> [PROBLEM REQUIREMENTS] Whenever "diode" appears in a line of the entries below, that line counts; give the total only.

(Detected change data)

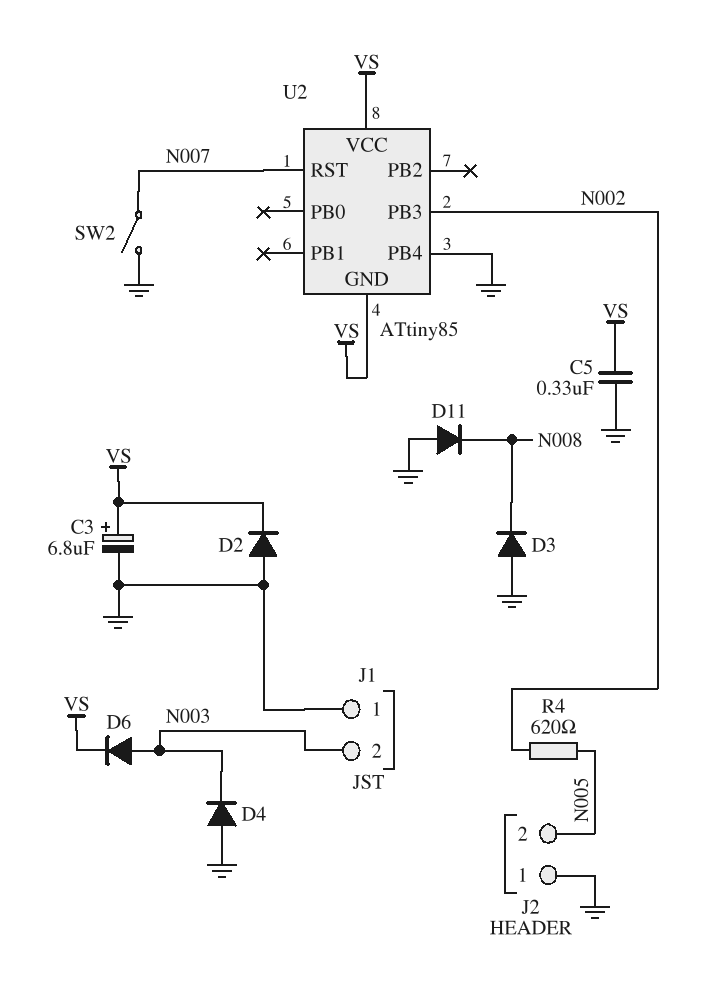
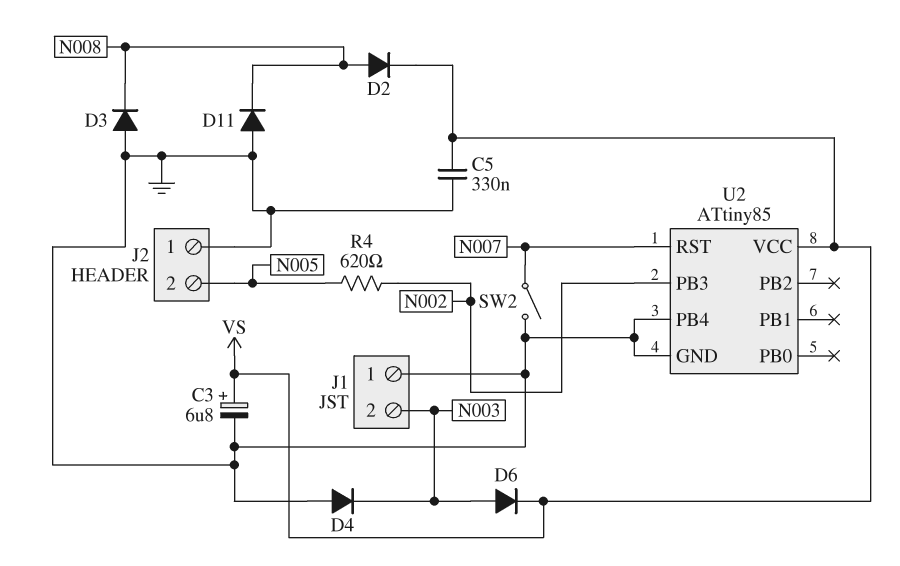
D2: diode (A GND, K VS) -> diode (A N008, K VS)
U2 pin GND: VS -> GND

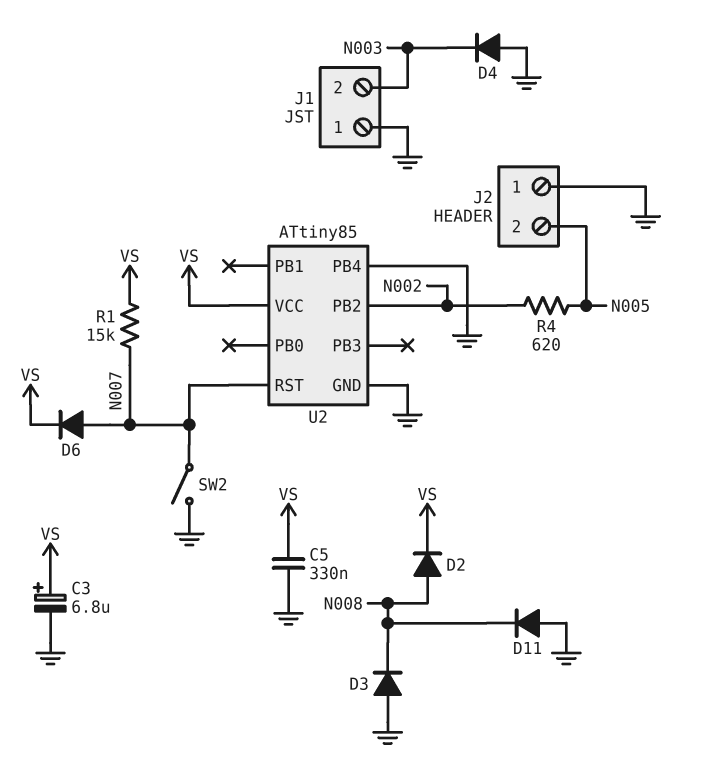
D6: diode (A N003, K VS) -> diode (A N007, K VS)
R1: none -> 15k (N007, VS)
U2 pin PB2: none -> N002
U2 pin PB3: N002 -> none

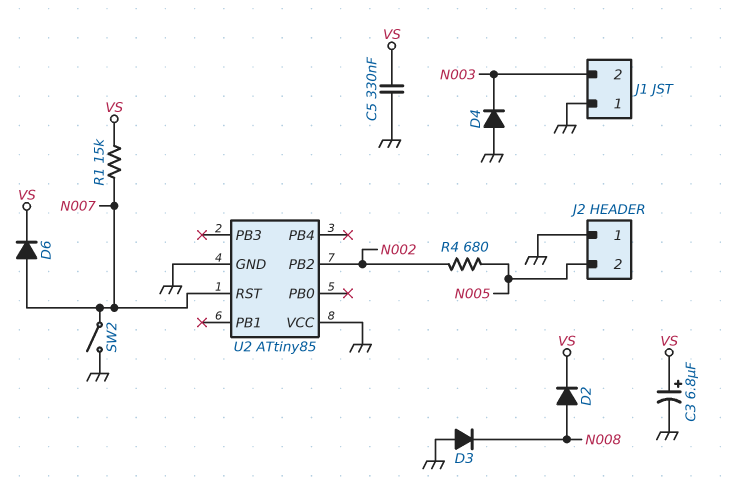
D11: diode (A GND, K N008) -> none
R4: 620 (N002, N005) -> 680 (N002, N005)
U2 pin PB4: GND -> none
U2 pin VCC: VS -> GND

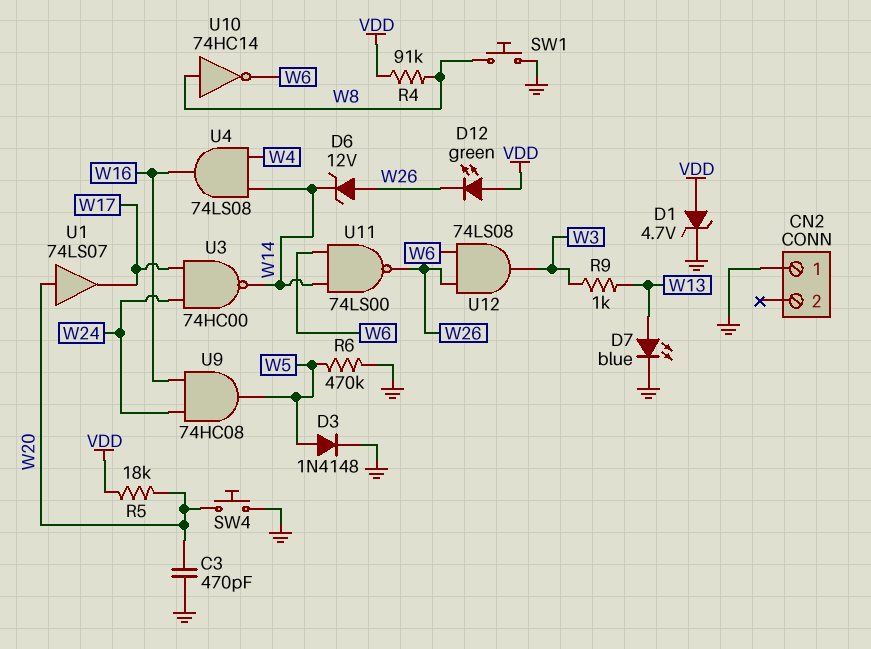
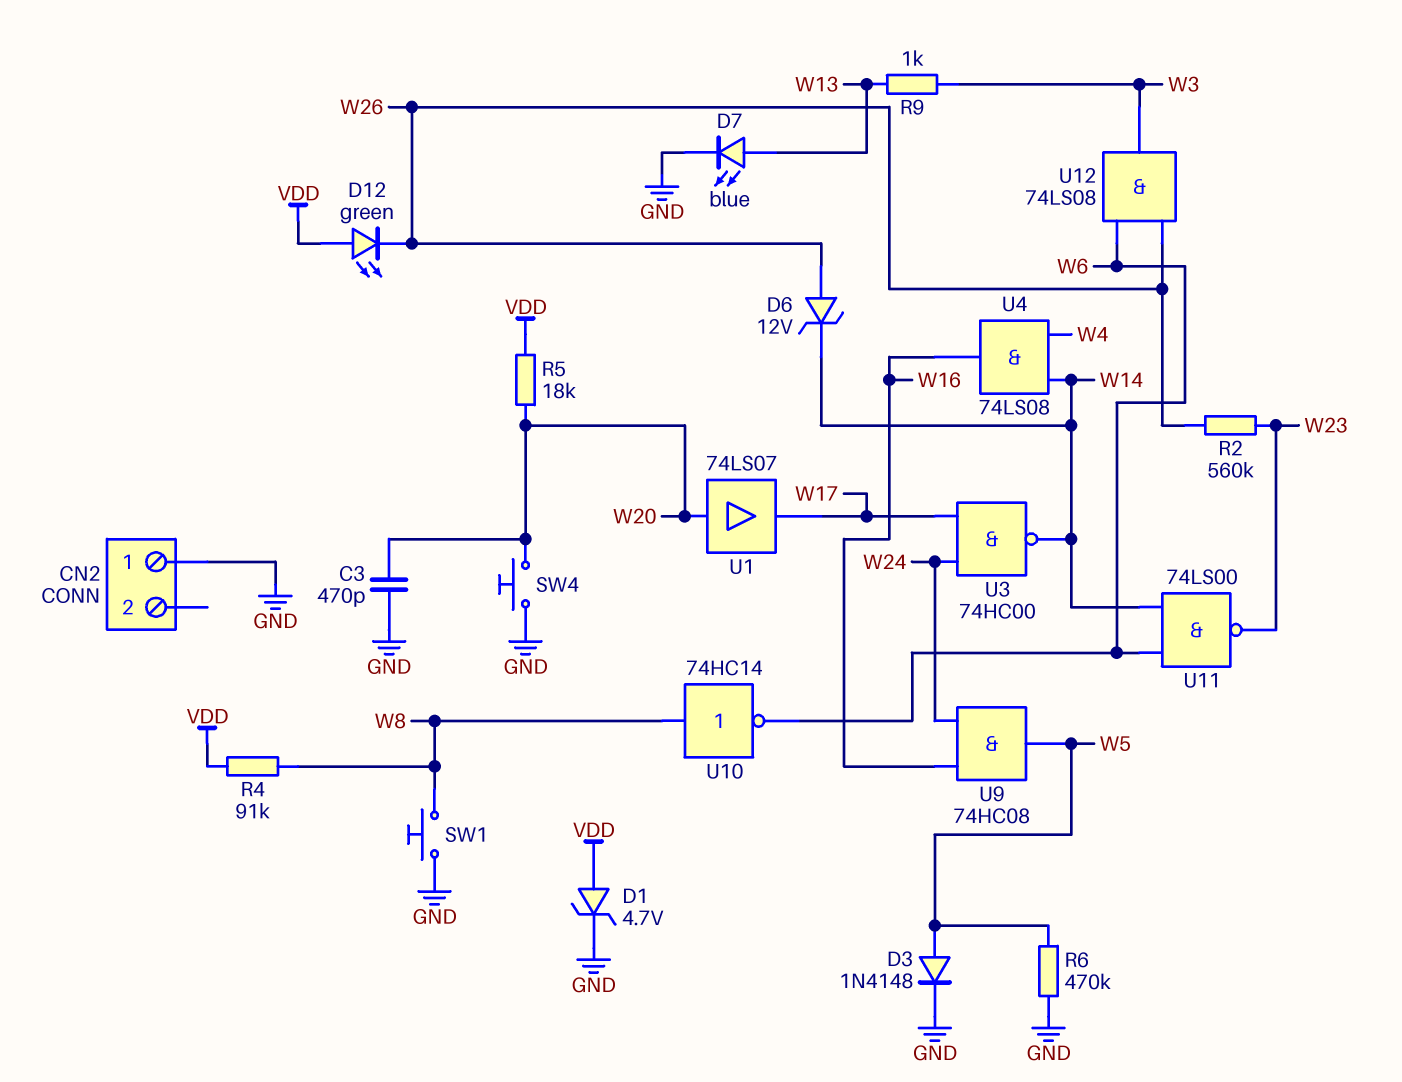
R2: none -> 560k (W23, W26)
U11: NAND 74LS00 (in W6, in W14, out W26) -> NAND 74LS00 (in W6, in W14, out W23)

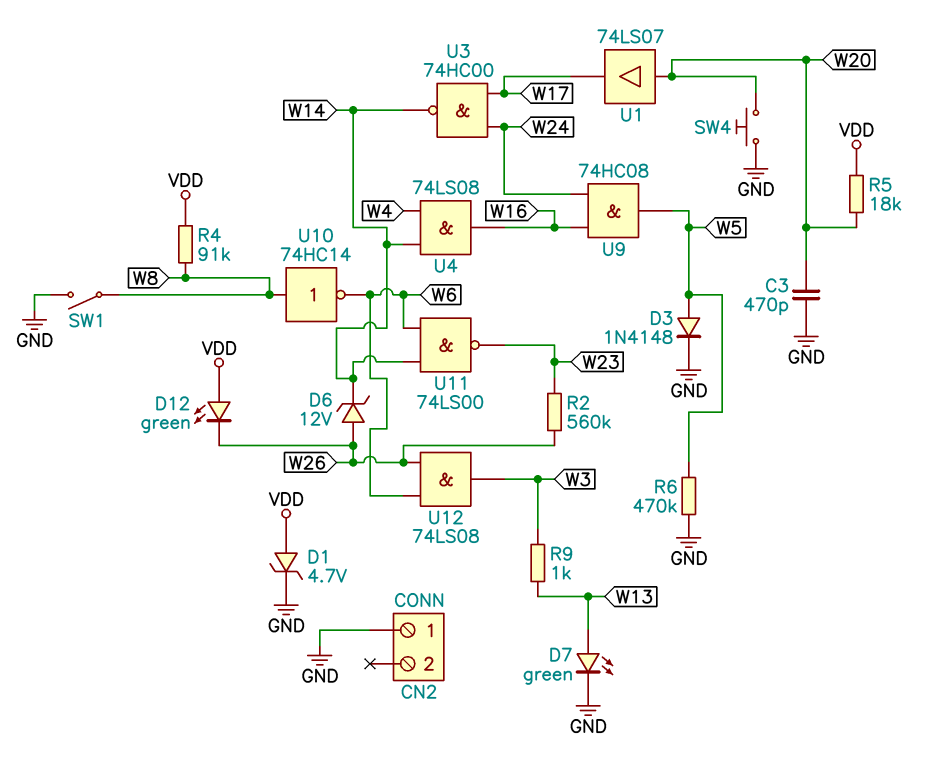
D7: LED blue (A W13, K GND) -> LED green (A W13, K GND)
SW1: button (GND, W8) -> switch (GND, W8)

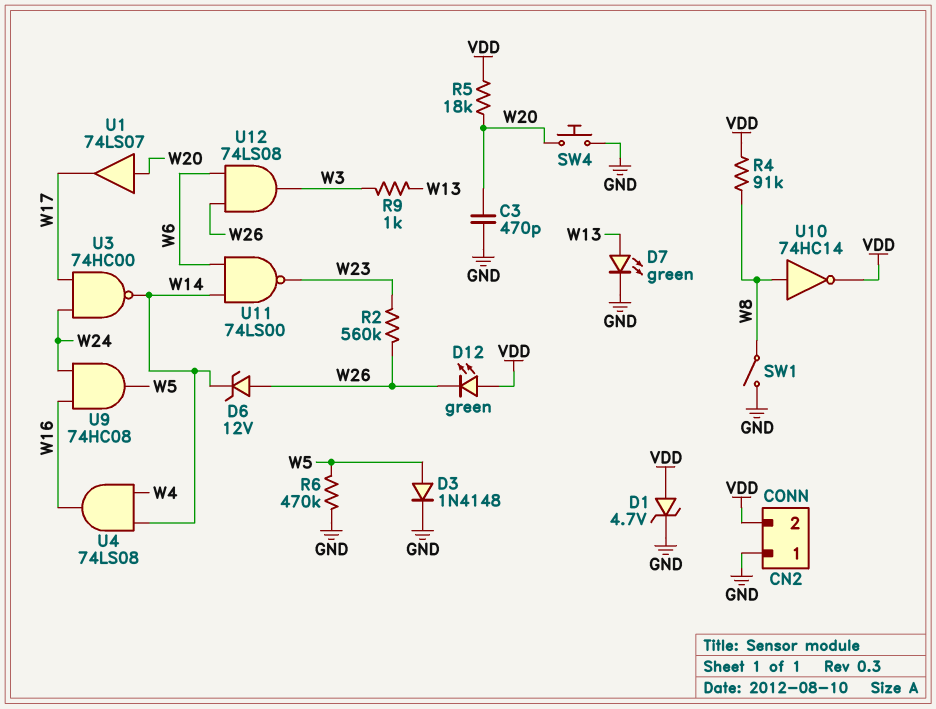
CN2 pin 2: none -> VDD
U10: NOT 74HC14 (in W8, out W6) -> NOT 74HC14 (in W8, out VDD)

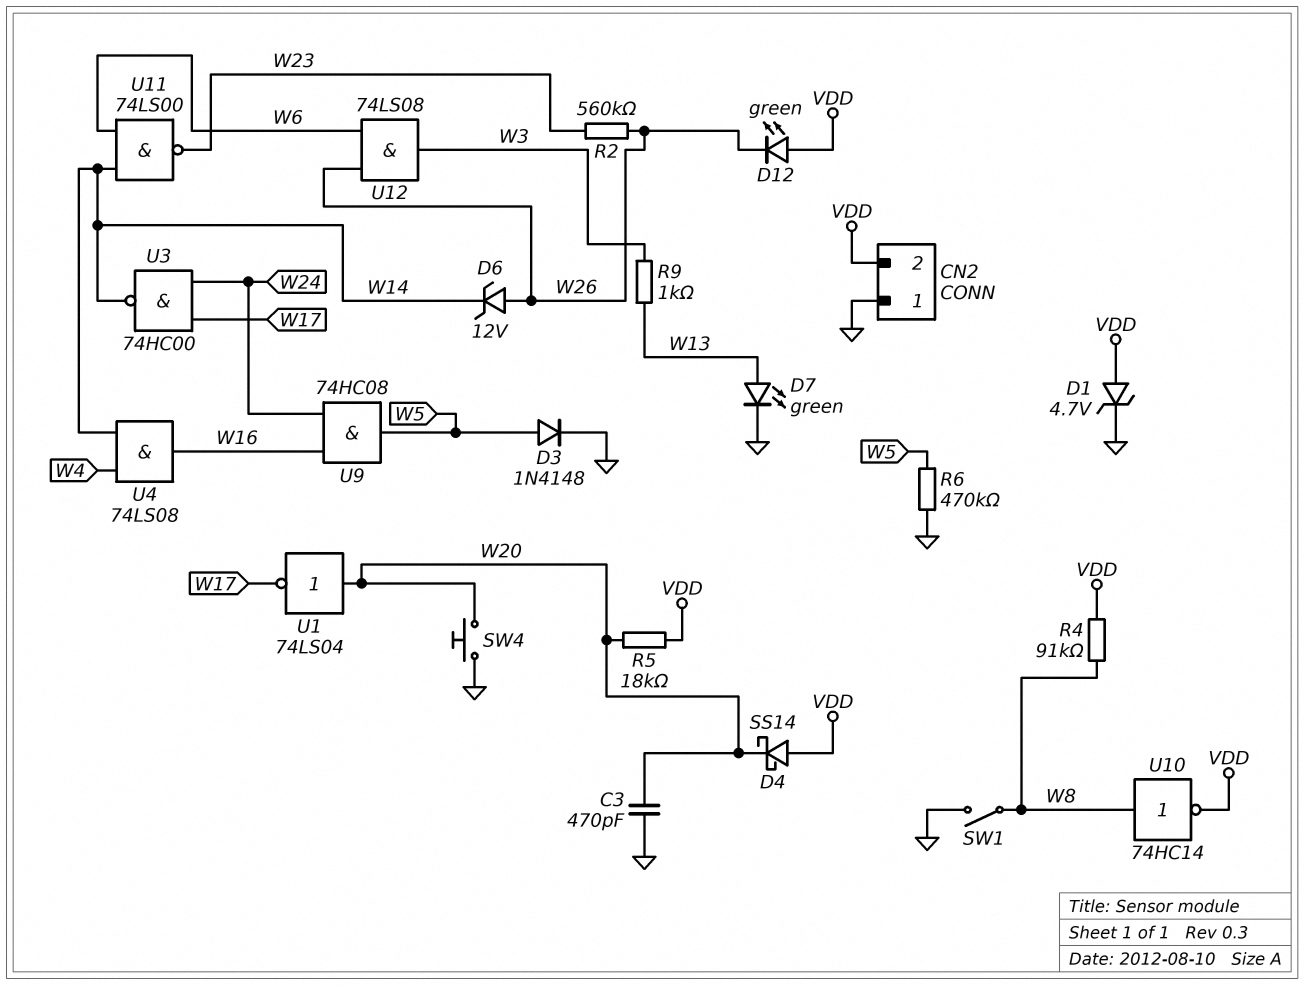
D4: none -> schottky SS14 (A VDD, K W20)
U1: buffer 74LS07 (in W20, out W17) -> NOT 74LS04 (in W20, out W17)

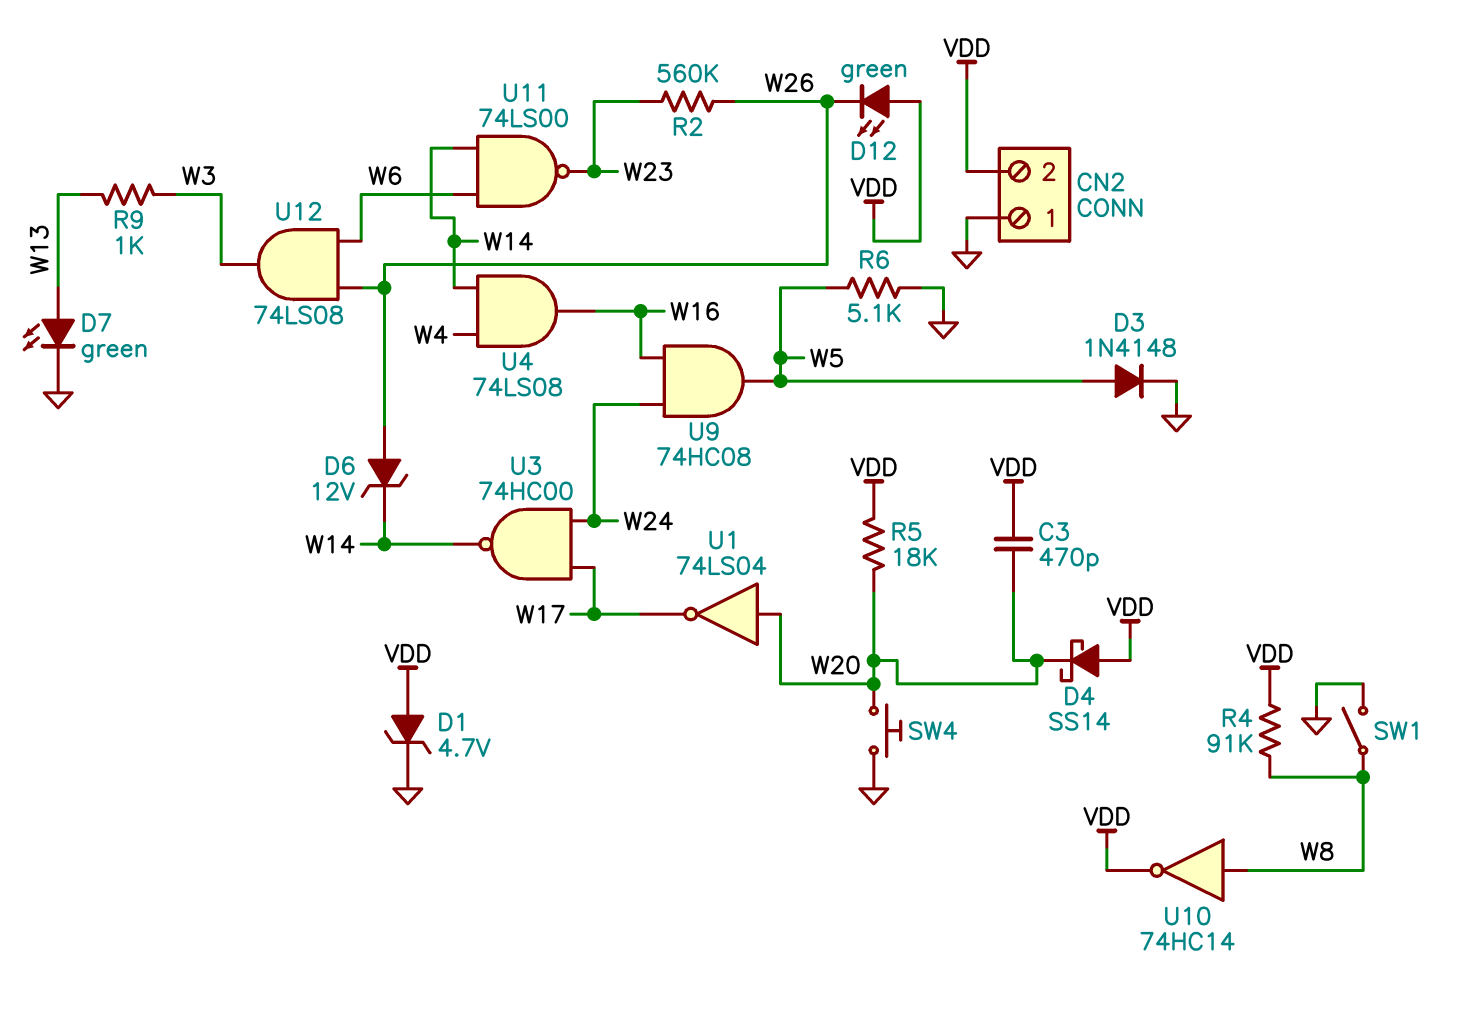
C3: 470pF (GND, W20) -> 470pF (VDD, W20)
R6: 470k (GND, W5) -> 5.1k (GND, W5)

> [ANSWER TO THE EXERCISE] 3